**Exercise requirements**
Retype the lines below exactly, but only those from the line that has "[(321,234),(314,234),(310,234),(310,245),(321,246),(321,234)]" through the line that has "[(335,289),(425,295),(427,278),(336,272),(335,289)]". Omit every picture.

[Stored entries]
______

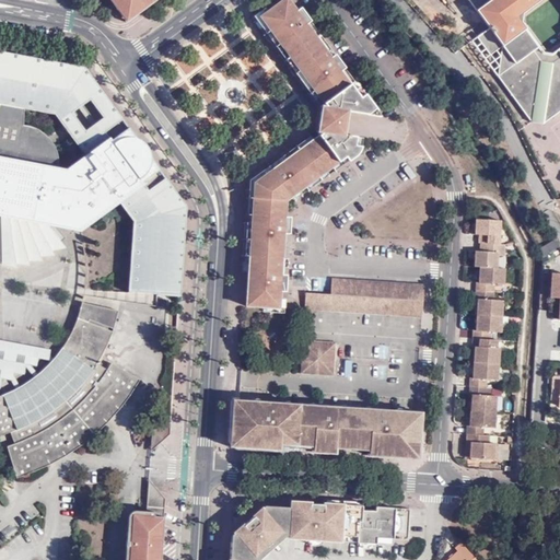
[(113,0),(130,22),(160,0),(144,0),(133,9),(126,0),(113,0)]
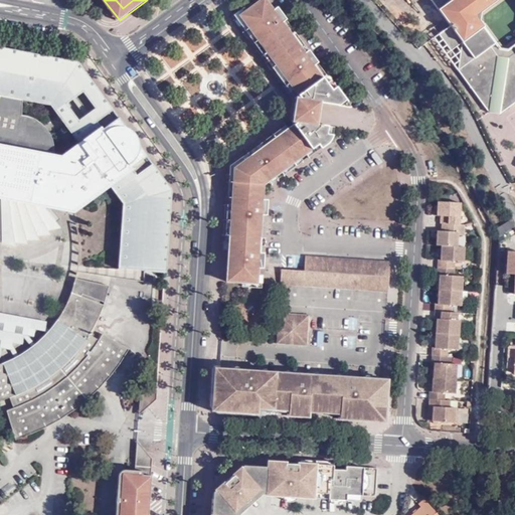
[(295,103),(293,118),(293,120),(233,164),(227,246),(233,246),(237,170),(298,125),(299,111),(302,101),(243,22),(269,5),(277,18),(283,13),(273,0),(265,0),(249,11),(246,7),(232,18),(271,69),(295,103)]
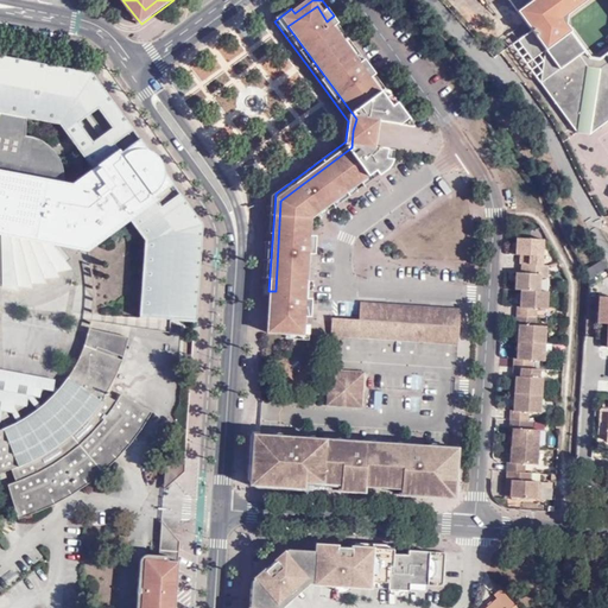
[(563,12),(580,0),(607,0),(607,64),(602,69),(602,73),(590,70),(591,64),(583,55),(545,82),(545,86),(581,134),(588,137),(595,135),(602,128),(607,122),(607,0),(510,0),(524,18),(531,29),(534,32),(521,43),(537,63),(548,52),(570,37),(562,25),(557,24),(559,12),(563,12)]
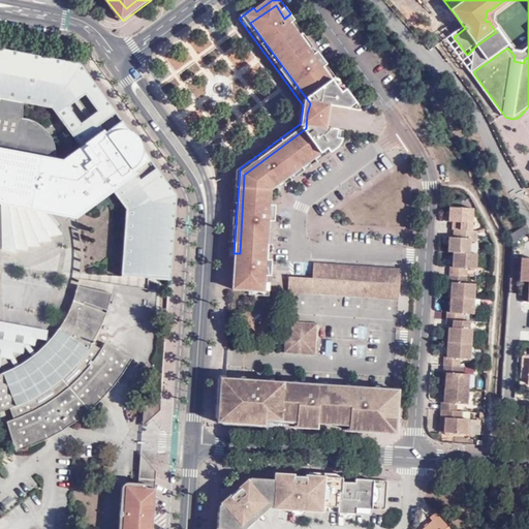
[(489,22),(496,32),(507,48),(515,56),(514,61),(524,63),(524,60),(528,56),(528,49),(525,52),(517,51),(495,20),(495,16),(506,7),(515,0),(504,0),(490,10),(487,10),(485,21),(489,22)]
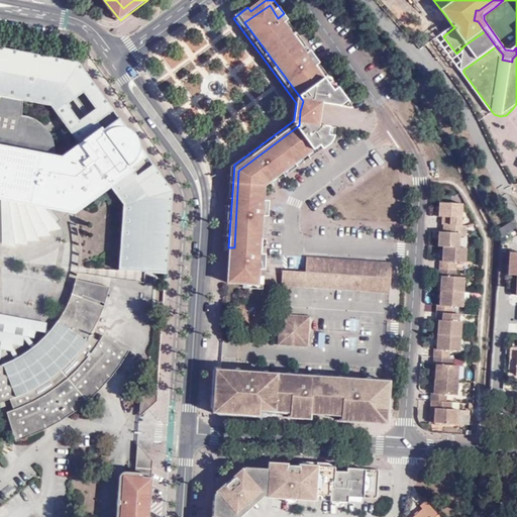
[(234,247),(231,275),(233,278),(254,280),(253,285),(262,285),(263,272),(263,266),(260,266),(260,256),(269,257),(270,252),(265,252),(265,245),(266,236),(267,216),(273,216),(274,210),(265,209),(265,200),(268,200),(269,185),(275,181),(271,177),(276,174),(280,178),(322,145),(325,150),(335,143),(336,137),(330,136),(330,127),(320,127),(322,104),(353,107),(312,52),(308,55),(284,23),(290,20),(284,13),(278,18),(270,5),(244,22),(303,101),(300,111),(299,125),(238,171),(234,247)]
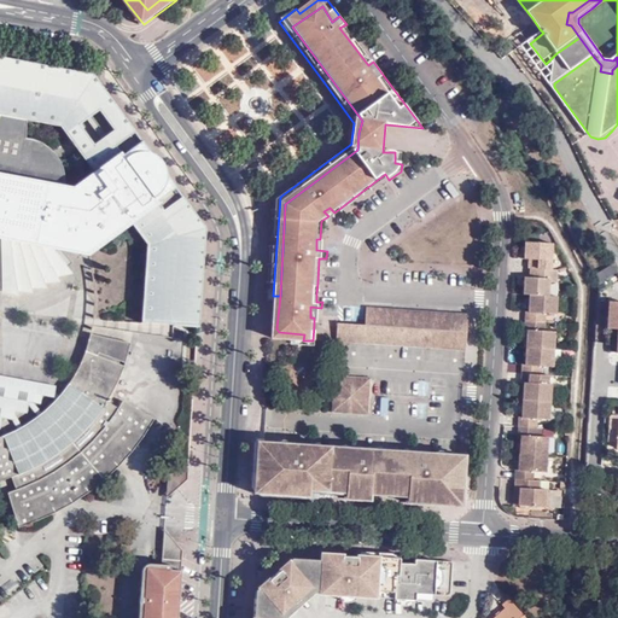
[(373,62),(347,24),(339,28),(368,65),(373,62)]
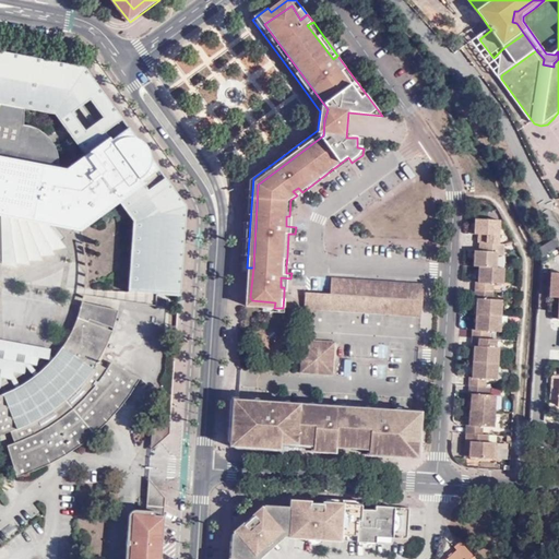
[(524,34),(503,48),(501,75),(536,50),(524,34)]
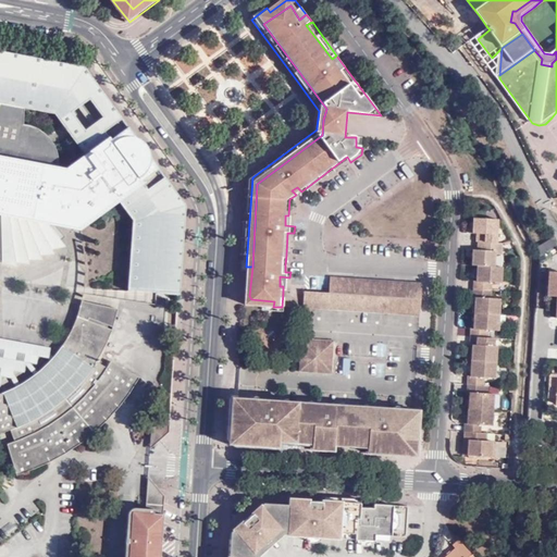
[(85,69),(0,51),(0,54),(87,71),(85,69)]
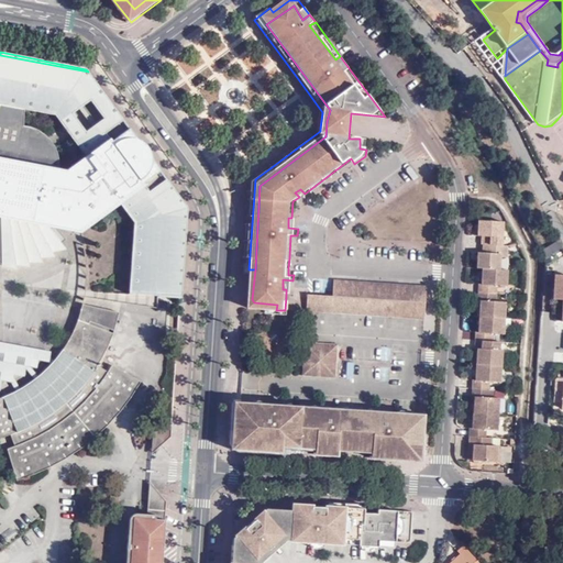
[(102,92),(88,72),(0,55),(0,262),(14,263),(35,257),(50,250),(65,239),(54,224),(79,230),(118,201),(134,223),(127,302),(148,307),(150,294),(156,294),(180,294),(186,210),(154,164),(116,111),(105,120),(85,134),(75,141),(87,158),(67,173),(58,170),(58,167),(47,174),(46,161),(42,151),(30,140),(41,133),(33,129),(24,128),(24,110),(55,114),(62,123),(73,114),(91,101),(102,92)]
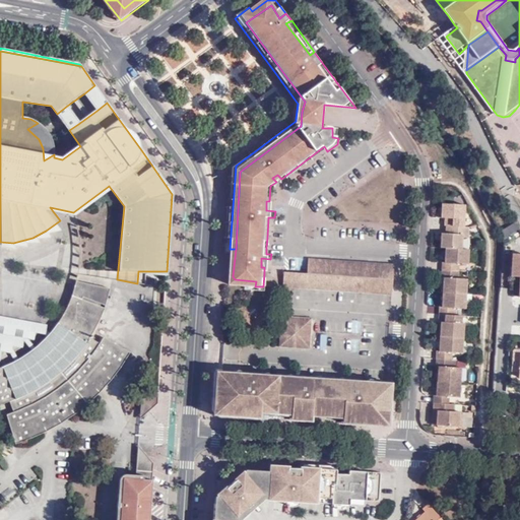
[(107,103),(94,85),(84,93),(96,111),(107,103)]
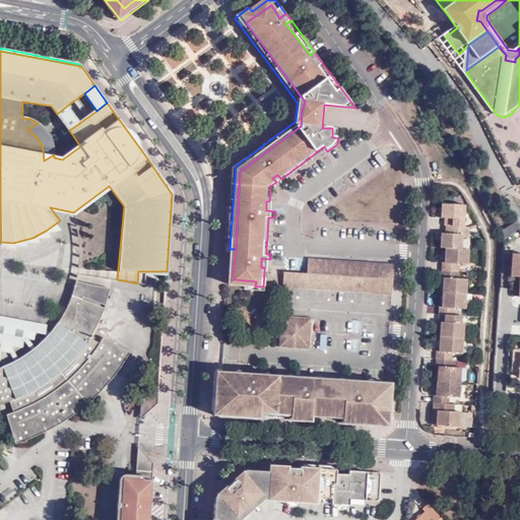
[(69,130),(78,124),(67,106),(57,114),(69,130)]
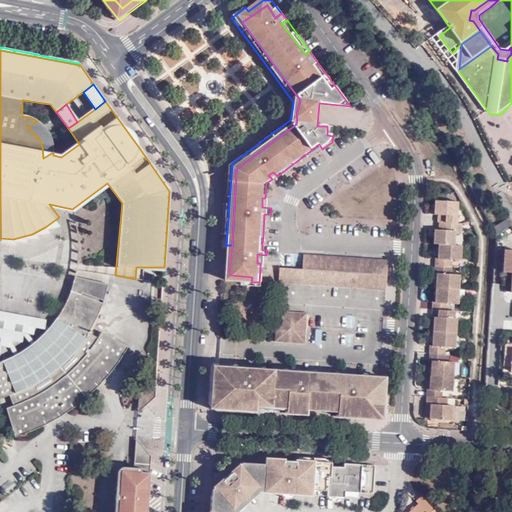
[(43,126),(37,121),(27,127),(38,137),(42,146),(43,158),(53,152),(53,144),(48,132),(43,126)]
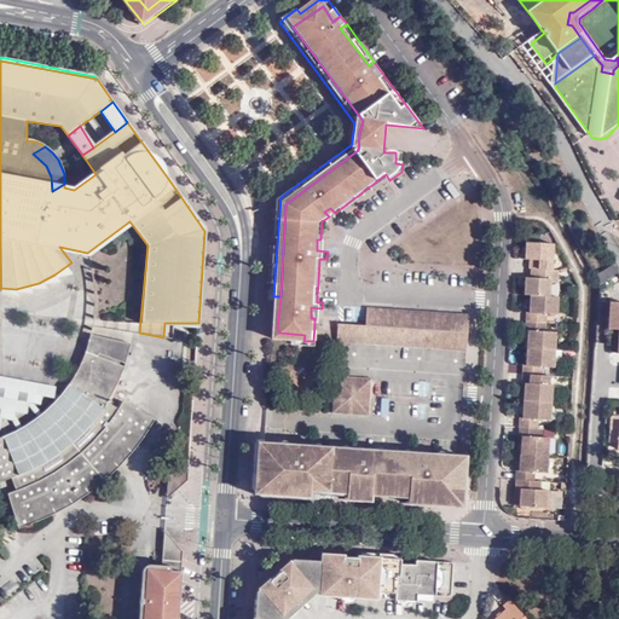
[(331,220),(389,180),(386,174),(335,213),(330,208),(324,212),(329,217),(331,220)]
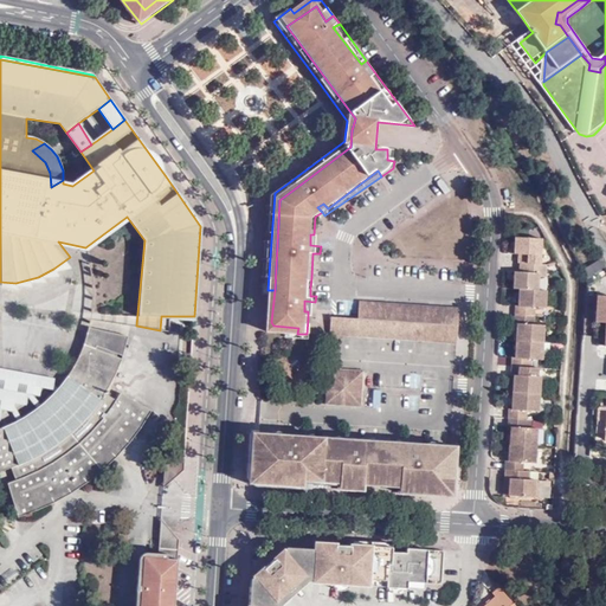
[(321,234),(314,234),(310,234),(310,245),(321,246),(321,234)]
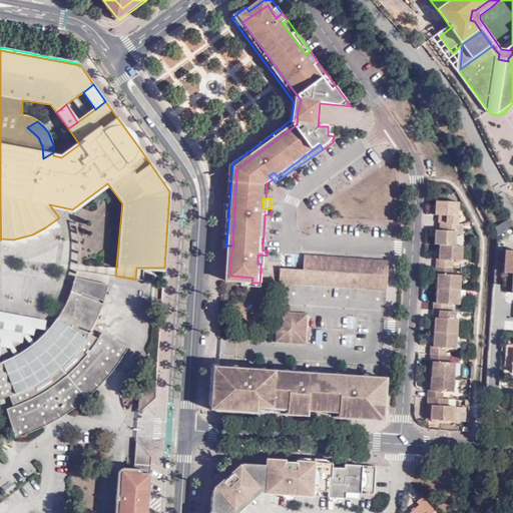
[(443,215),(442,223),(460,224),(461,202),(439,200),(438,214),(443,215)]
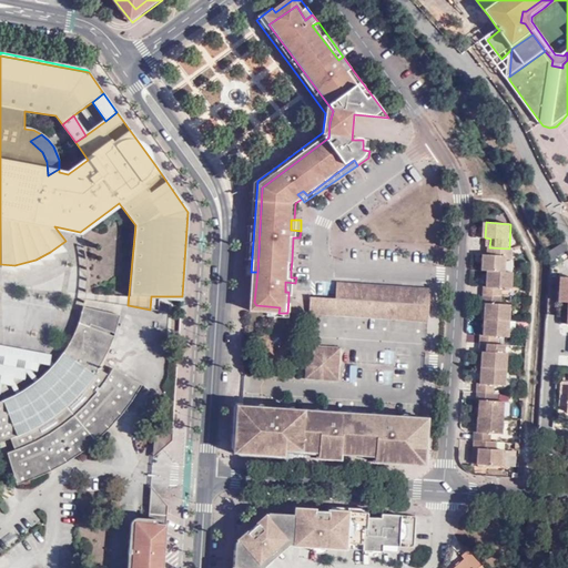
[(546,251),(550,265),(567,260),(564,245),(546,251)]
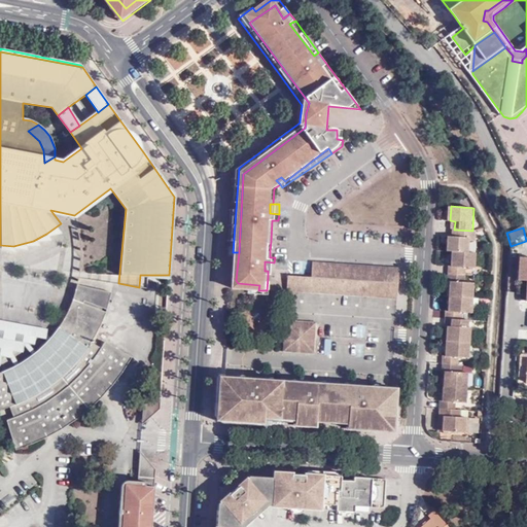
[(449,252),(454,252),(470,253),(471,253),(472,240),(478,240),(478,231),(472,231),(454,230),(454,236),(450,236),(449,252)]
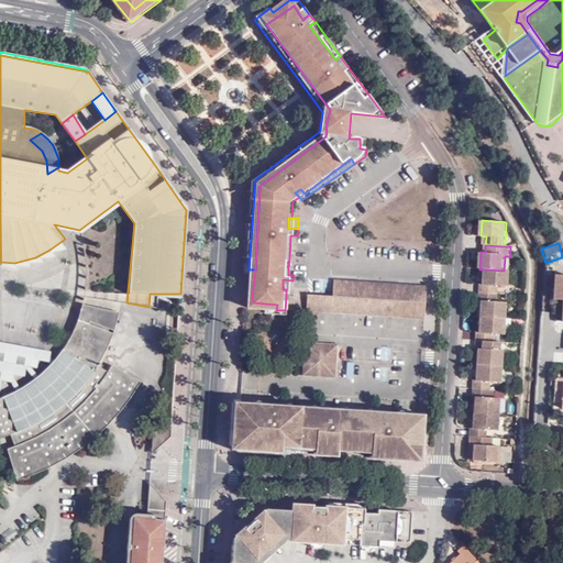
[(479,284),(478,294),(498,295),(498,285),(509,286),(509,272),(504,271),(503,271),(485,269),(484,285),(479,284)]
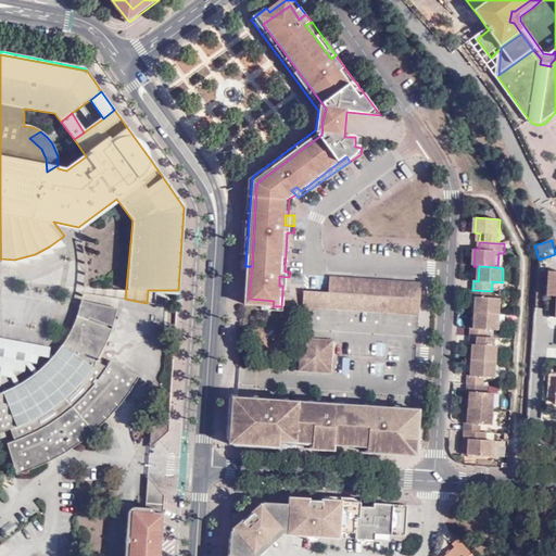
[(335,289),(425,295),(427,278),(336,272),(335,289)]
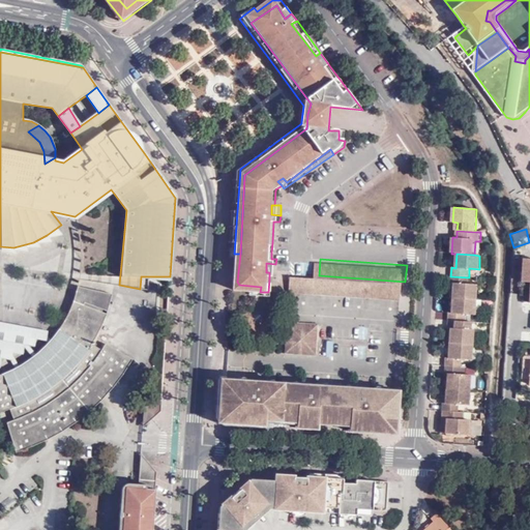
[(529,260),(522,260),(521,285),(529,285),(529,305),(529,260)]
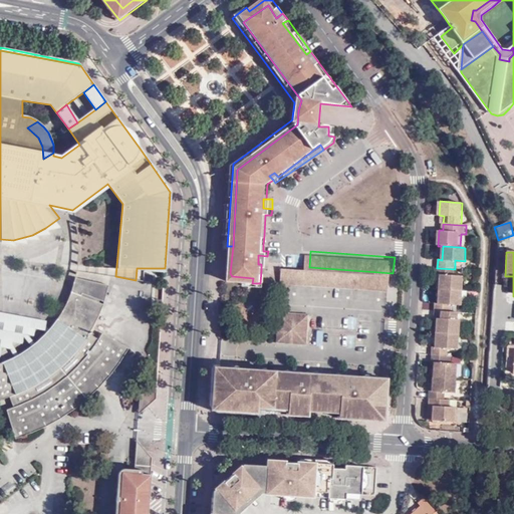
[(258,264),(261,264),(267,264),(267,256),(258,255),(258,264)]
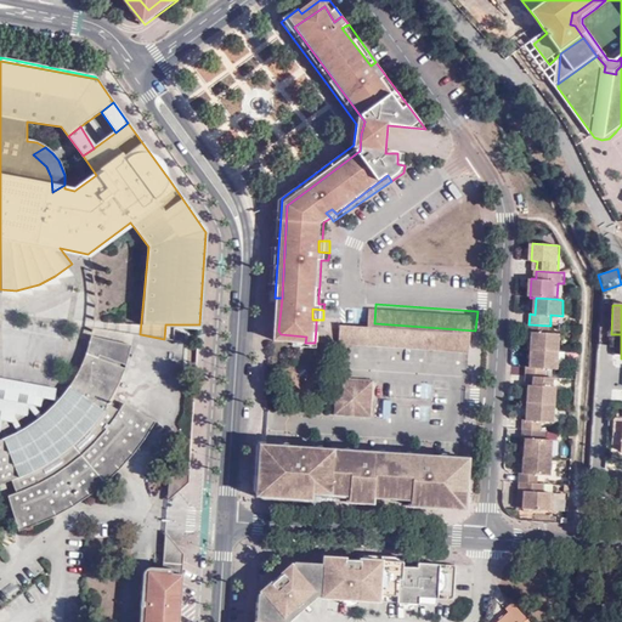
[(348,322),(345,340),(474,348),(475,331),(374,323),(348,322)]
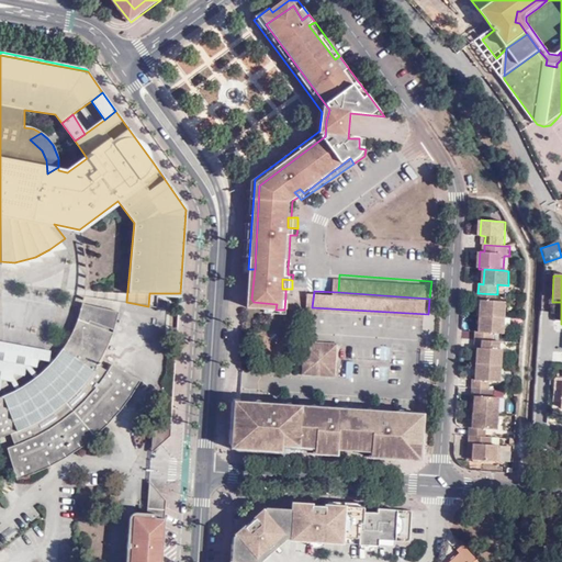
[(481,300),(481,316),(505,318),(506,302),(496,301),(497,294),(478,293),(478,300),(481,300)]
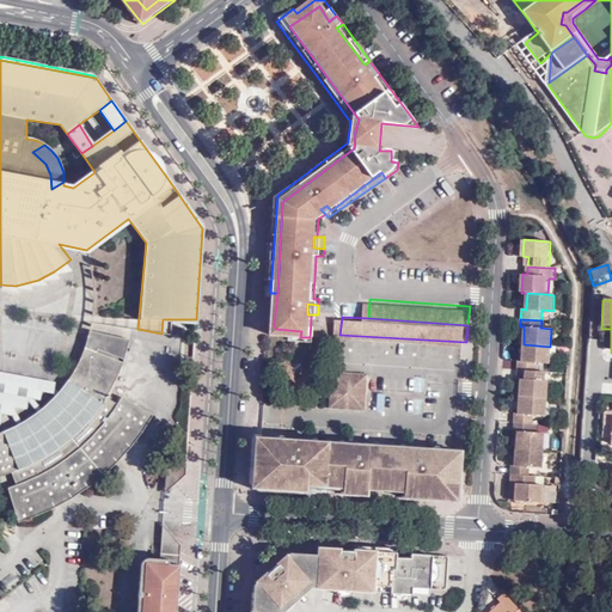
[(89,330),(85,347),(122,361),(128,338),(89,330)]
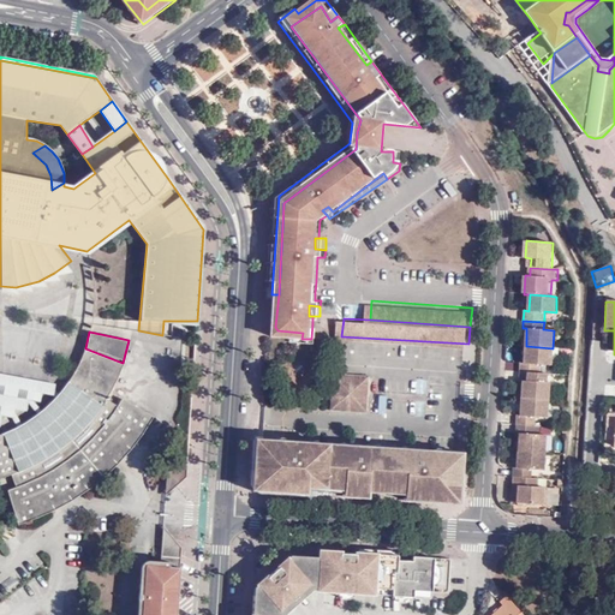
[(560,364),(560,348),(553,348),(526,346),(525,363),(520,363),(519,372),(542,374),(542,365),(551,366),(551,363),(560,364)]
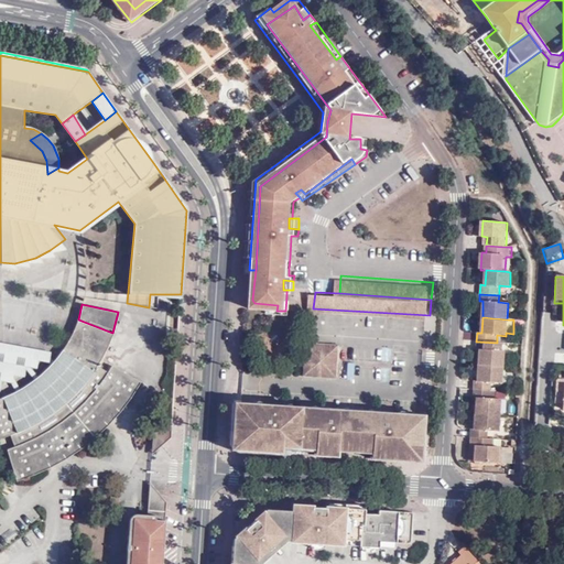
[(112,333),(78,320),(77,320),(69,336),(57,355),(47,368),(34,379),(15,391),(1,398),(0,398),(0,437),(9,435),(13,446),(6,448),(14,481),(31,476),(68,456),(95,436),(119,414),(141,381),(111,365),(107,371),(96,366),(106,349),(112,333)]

______

**Response to the task**
[(321,234),(314,234),(310,234),(310,245),(321,246),(321,234)]
[(443,215),(442,223),(460,224),(461,202),(439,200),(438,214),(443,215)]
[(546,251),(550,265),(567,260),(564,245),(546,251)]
[(449,252),(454,252),(470,253),(471,253),(472,240),(478,240),(478,231),(472,231),(454,230),(454,236),(450,236),(449,252)]
[(479,284),(478,294),(498,295),(498,285),(509,286),(509,272),(504,271),(503,271),(485,269),(484,285),(479,284)]
[(335,289),(425,295),(427,278),(336,272),(335,289)]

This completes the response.